## How to complete this task:
Find the line in the data below that contains "orange-coloured_aeroplane 608, 288, 102, 87". Return that line and all the lines after it, unchanged.

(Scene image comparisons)
<<<<
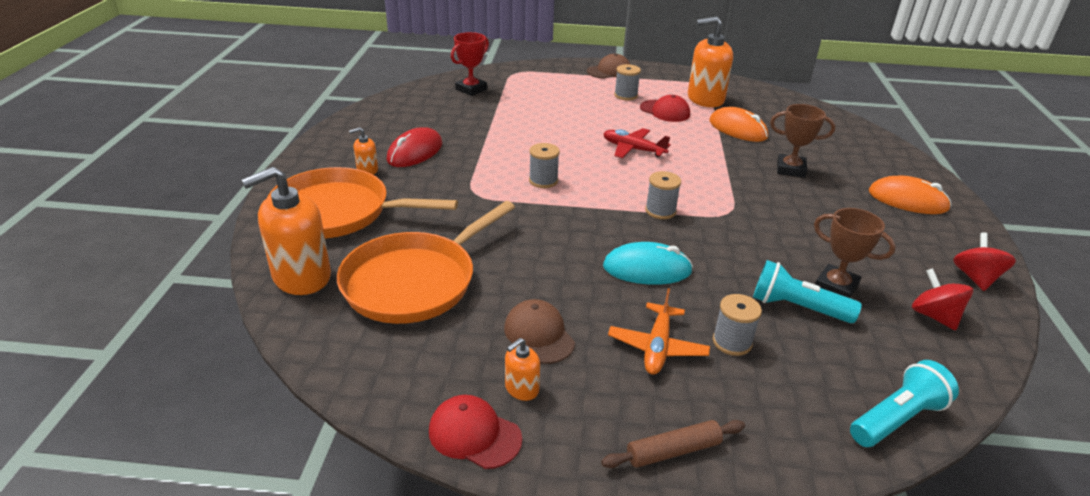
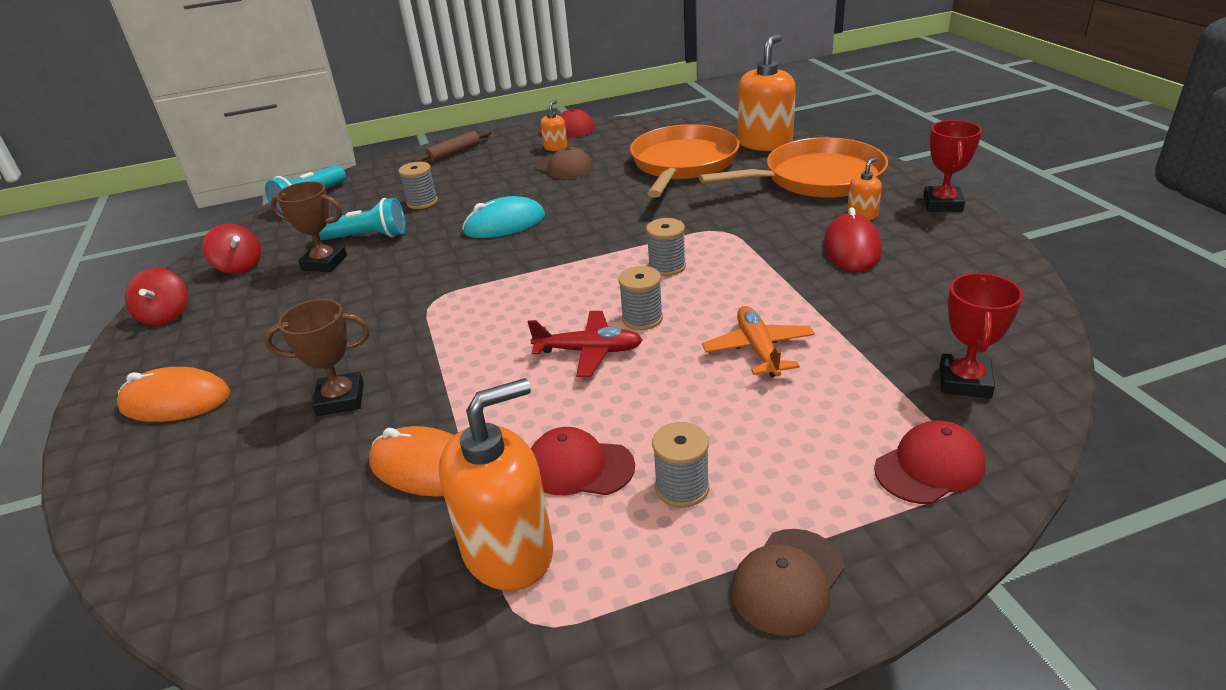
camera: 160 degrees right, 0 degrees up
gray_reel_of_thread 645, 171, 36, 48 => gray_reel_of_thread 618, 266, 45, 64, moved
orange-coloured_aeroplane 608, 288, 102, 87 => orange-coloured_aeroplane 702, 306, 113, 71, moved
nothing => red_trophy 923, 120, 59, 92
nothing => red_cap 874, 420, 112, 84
>>>>
## Expected answer:
orange-coloured_aeroplane 608, 288, 102, 87 => orange-coloured_aeroplane 702, 306, 113, 71, moved
nothing => red_trophy 923, 120, 59, 92
nothing => red_cap 874, 420, 112, 84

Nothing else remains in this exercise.